### Exercise data

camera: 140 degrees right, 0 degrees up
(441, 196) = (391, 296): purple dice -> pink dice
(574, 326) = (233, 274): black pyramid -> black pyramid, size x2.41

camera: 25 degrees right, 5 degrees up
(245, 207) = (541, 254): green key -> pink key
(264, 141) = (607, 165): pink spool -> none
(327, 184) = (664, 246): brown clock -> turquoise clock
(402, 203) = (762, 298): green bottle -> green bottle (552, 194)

---

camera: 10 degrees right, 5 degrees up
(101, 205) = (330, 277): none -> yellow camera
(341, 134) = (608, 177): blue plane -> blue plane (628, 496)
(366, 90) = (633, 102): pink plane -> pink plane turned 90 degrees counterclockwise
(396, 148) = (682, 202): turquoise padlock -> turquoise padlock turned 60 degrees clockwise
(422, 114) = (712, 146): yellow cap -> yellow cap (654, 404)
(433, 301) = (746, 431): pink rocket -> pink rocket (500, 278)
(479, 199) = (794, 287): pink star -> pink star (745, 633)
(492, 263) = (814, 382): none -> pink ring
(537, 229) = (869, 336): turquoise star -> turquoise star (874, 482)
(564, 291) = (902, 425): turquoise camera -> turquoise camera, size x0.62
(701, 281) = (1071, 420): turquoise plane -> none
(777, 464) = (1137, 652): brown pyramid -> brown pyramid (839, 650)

* * *

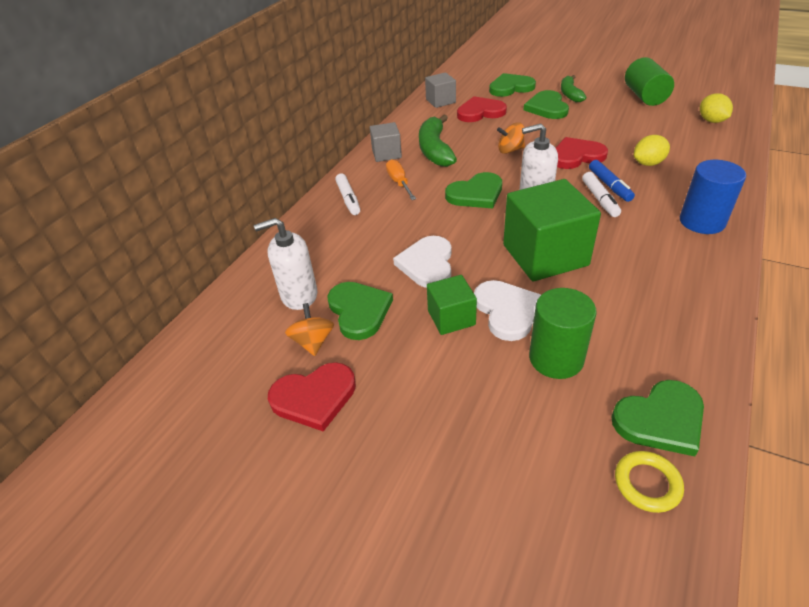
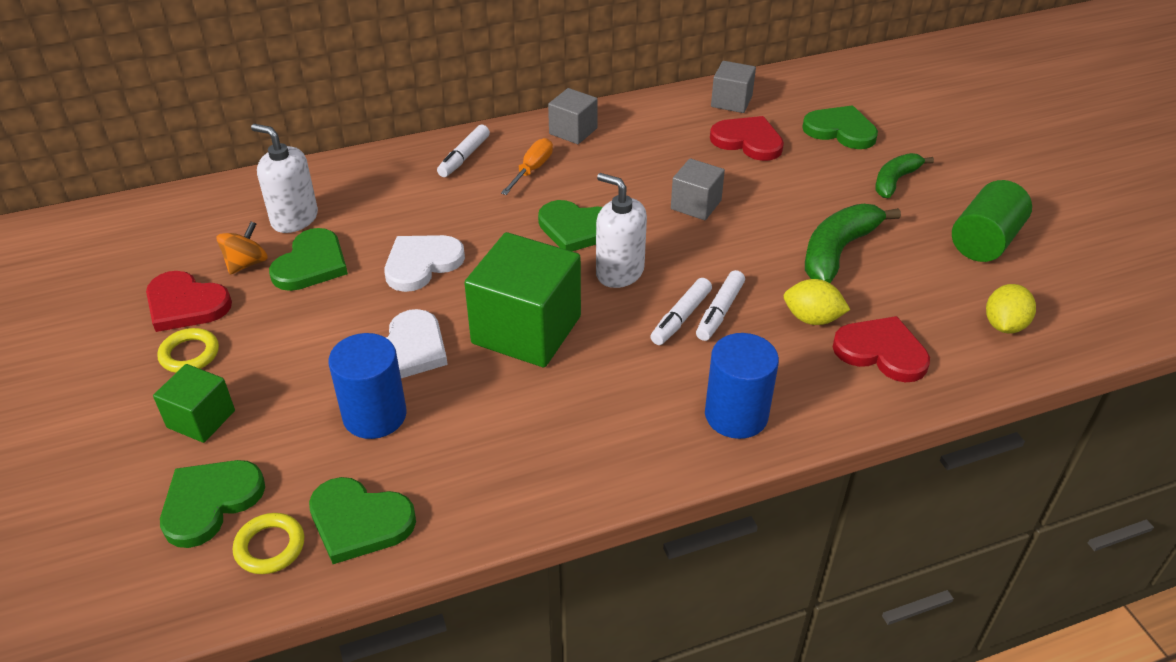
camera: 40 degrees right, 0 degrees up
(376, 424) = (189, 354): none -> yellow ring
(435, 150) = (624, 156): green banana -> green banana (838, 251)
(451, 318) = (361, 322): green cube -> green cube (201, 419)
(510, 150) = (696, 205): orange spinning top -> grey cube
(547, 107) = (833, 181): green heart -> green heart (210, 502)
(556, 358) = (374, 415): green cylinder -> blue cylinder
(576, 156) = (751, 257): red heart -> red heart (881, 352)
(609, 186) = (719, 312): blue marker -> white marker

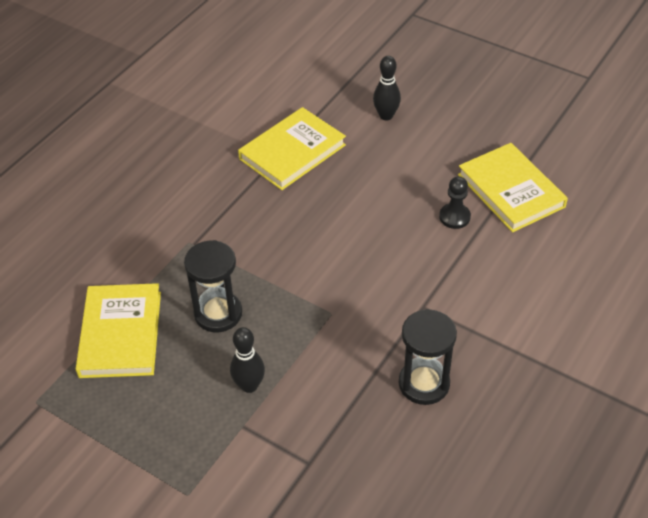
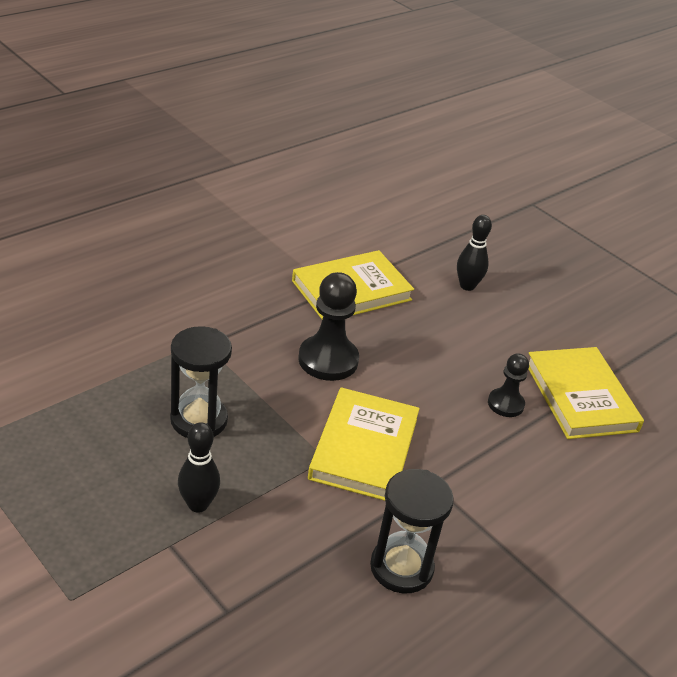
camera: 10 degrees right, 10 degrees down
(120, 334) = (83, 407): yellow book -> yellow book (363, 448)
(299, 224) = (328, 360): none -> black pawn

### Work order
Your answer should be the lines above from the one containing "camera: 25 degrees right, 5 degrees up" through the one containing "(402, 203) = (762, 298): green", copied exactly and with both ends kept.

### Written solution
camera: 25 degrees right, 5 degrees up
(245, 207) = (541, 254): green key -> pink key
(264, 141) = (607, 165): pink spool -> none
(327, 184) = (664, 246): brown clock -> turquoise clock
(402, 203) = (762, 298): green bottle -> green bottle (552, 194)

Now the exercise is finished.